§ Work task: If a line in the entries includes "turquoise", show that line.

§ Task data:
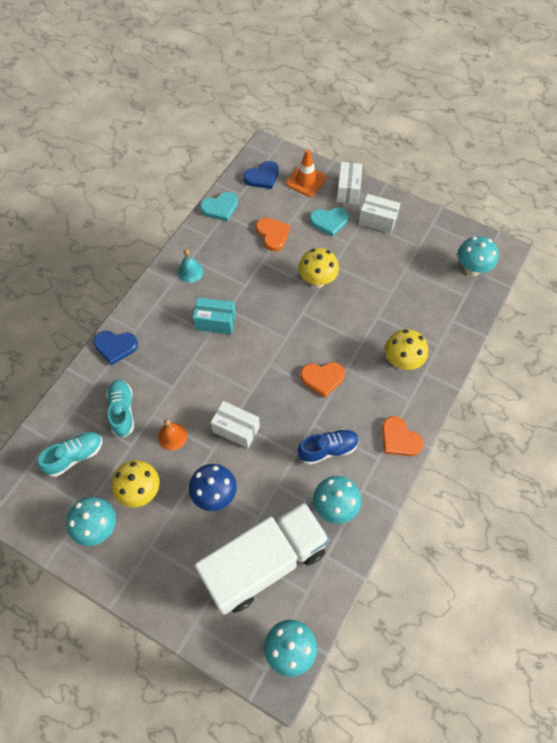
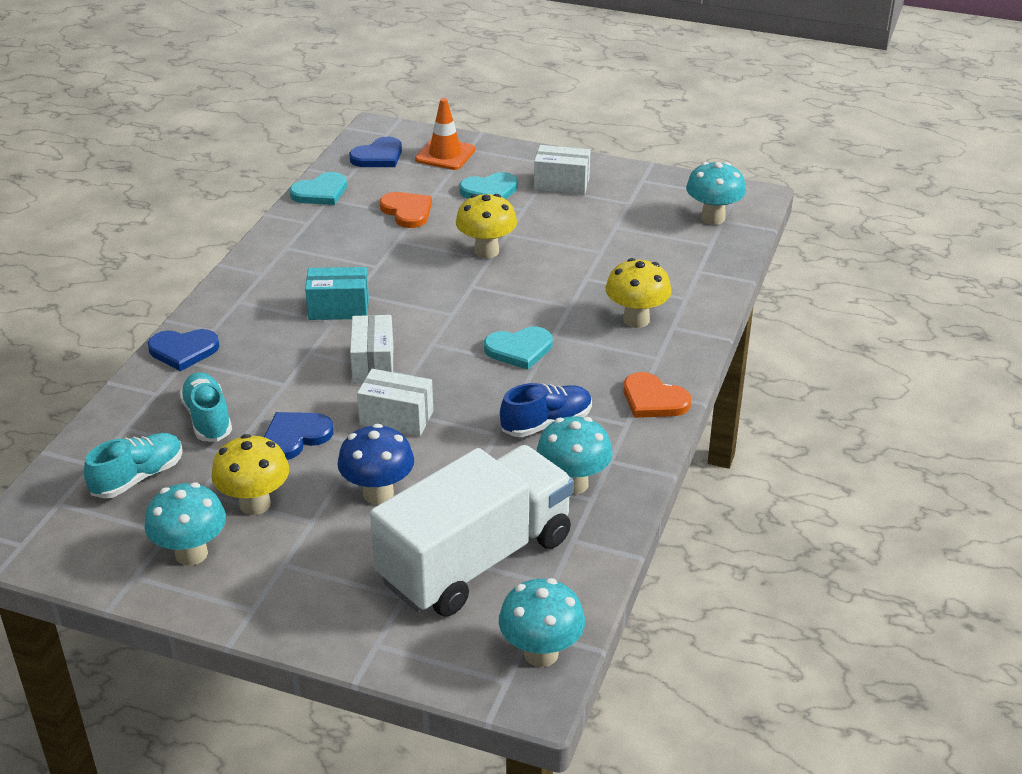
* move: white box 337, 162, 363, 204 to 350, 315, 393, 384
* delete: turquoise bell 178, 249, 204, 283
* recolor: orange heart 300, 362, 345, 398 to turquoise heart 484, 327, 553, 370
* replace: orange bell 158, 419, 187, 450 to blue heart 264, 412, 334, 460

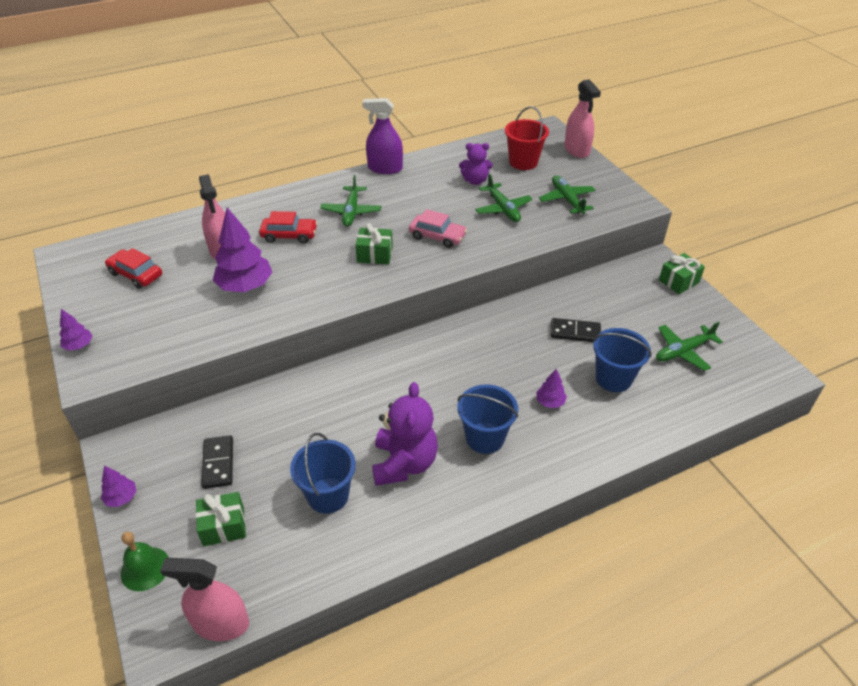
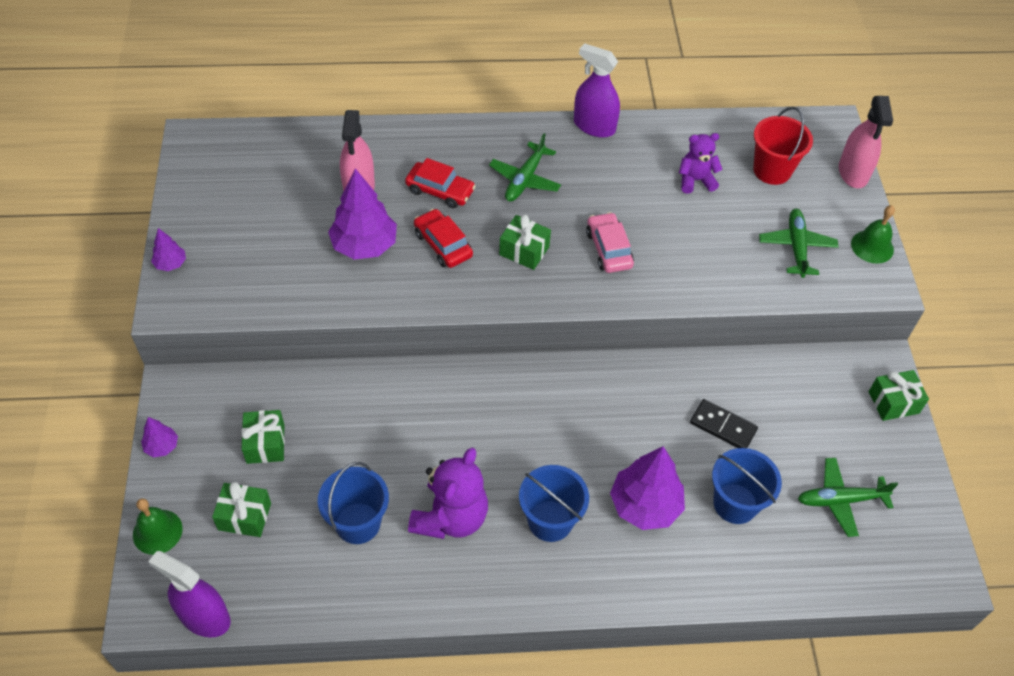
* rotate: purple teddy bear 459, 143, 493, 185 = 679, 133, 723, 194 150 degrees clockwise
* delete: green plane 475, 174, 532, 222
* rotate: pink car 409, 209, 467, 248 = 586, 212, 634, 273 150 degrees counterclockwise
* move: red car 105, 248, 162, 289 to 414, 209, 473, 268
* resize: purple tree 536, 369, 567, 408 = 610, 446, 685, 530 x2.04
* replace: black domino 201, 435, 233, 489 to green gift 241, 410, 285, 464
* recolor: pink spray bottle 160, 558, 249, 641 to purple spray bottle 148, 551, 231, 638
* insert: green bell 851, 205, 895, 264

§ Written answer:
* delete: turquoise bell 178, 249, 204, 283
* recolor: orange heart 300, 362, 345, 398 to turquoise heart 484, 327, 553, 370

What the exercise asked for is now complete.